§ What is expected
Nothing is needed except the lines below that run from the one with "none -> orange tile B5:B6 level 1" through the one with "none -> pink plate F5:H5 level 2", repeated exactly.
START Given entries
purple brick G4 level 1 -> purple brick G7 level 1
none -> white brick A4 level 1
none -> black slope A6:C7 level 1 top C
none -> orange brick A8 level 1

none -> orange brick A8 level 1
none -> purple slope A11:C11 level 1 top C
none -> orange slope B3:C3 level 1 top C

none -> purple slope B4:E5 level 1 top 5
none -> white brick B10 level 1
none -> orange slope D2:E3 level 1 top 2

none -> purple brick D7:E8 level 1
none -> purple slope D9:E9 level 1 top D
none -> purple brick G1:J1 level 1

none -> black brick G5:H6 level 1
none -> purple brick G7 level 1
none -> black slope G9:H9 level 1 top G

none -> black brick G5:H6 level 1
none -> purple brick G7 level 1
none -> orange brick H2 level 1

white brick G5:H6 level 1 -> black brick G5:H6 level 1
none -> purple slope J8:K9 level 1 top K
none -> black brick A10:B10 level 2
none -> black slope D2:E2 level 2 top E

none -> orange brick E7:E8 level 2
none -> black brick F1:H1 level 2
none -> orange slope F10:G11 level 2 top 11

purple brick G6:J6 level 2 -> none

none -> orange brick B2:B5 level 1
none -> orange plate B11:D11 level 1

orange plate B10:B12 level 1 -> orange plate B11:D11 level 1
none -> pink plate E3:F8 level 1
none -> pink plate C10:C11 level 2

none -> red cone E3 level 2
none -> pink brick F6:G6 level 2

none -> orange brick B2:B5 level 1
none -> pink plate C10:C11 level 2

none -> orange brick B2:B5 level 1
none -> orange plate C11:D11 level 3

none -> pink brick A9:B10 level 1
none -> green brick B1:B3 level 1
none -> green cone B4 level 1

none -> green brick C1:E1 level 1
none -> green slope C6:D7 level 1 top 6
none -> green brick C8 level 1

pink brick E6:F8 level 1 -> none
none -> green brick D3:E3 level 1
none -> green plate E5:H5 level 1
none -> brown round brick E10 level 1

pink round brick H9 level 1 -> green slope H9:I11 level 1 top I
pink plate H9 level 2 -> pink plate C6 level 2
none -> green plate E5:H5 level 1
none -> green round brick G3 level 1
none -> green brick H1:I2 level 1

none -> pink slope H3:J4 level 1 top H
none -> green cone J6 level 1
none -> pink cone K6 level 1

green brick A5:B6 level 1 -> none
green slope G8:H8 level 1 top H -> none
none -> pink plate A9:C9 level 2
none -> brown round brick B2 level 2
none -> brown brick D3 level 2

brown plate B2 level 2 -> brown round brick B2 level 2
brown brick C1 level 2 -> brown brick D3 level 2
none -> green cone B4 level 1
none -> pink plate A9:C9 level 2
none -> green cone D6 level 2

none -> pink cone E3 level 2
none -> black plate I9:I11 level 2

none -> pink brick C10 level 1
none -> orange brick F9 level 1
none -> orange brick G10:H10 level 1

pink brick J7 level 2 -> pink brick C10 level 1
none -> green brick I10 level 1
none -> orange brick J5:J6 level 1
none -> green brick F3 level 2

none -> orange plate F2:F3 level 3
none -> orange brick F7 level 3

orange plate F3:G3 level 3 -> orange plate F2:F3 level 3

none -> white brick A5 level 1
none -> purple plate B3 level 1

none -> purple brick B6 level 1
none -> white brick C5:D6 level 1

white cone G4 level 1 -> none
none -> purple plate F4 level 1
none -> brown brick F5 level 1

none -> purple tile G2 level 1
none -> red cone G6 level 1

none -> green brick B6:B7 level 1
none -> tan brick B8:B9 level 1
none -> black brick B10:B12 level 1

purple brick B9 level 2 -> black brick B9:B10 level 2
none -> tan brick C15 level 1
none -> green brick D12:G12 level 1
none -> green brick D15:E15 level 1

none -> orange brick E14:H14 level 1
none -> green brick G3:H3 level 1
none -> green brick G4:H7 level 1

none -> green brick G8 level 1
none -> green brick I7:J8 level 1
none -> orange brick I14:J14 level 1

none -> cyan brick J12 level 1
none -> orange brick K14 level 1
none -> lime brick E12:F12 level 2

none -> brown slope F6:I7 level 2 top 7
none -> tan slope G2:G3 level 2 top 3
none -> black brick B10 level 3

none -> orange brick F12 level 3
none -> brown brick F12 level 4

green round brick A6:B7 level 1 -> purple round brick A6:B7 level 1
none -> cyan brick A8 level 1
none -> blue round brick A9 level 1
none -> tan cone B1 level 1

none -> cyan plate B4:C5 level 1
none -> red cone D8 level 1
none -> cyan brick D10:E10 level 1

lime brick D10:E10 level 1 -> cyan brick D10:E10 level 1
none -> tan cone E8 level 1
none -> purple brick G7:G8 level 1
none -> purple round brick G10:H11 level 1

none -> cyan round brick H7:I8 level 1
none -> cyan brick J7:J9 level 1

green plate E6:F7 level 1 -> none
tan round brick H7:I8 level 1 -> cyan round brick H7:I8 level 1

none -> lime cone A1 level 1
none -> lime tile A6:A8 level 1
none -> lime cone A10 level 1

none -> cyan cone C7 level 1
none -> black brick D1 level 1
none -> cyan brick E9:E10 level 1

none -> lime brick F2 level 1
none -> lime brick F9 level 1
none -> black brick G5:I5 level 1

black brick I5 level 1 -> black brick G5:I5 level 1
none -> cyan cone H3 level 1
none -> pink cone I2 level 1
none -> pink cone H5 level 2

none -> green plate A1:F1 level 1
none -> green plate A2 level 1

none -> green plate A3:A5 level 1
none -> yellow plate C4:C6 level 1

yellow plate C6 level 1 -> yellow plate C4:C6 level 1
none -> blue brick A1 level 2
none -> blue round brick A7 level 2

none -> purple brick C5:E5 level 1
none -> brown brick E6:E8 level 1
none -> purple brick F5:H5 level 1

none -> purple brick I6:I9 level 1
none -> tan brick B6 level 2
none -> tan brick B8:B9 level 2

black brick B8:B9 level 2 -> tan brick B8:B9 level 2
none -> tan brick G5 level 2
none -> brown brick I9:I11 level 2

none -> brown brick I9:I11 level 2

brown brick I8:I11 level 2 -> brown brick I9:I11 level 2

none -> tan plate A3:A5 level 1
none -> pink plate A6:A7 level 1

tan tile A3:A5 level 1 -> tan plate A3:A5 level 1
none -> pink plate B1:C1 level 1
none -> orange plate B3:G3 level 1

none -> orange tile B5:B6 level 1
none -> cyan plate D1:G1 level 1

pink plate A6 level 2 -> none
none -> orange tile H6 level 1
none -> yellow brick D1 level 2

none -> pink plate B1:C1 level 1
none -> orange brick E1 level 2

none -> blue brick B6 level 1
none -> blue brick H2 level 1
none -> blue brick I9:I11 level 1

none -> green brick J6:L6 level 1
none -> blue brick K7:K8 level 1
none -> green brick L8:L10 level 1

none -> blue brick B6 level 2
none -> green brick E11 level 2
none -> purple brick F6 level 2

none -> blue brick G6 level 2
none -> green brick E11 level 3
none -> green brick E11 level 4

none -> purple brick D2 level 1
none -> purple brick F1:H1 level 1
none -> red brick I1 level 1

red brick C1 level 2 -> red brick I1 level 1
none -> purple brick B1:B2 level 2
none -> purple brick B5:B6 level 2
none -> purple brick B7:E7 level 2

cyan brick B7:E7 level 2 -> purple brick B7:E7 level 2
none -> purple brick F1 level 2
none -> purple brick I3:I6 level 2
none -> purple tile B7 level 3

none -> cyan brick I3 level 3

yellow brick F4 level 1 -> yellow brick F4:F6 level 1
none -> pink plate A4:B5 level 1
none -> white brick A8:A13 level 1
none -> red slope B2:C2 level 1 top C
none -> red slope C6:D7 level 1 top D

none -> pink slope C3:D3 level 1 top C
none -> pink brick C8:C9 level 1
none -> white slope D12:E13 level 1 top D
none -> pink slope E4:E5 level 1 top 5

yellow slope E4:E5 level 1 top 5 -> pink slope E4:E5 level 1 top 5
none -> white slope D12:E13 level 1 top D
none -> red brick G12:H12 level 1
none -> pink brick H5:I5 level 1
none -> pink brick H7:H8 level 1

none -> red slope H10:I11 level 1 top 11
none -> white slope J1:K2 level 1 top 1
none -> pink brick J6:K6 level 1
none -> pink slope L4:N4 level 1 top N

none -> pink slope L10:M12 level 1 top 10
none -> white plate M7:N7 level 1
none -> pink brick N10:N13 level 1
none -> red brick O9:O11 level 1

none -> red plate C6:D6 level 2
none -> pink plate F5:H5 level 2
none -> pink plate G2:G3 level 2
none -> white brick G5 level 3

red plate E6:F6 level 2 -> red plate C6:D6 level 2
END Given entries
§ Written solution
none -> orange tile B5:B6 level 1
none -> cyan plate D1:G1 level 1

pink plate A6 level 2 -> none
none -> orange tile H6 level 1
none -> yellow brick D1 level 2

none -> pink plate B1:C1 level 1
none -> orange brick E1 level 2

none -> blue brick B6 level 1
none -> blue brick H2 level 1
none -> blue brick I9:I11 level 1

none -> green brick J6:L6 level 1
none -> blue brick K7:K8 level 1
none -> green brick L8:L10 level 1

none -> blue brick B6 level 2
none -> green brick E11 level 2
none -> purple brick F6 level 2

none -> blue brick G6 level 2
none -> green brick E11 level 3
none -> green brick E11 level 4

none -> purple brick D2 level 1
none -> purple brick F1:H1 level 1
none -> red brick I1 level 1

red brick C1 level 2 -> red brick I1 level 1
none -> purple brick B1:B2 level 2
none -> purple brick B5:B6 level 2
none -> purple brick B7:E7 level 2

cyan brick B7:E7 level 2 -> purple brick B7:E7 level 2
none -> purple brick F1 level 2
none -> purple brick I3:I6 level 2
none -> purple tile B7 level 3

none -> cyan brick I3 level 3

yellow brick F4 level 1 -> yellow brick F4:F6 level 1
none -> pink plate A4:B5 level 1
none -> white brick A8:A13 level 1
none -> red slope B2:C2 level 1 top C
none -> red slope C6:D7 level 1 top D

none -> pink slope C3:D3 level 1 top C
none -> pink brick C8:C9 level 1
none -> white slope D12:E13 level 1 top D
none -> pink slope E4:E5 level 1 top 5

yellow slope E4:E5 level 1 top 5 -> pink slope E4:E5 level 1 top 5
none -> white slope D12:E13 level 1 top D
none -> red brick G12:H12 level 1
none -> pink brick H5:I5 level 1
none -> pink brick H7:H8 level 1

none -> red slope H10:I11 level 1 top 11
none -> white slope J1:K2 level 1 top 1
none -> pink brick J6:K6 level 1
none -> pink slope L4:N4 level 1 top N

none -> pink slope L10:M12 level 1 top 10
none -> white plate M7:N7 level 1
none -> pink brick N10:N13 level 1
none -> red brick O9:O11 level 1

none -> red plate C6:D6 level 2
none -> pink plate F5:H5 level 2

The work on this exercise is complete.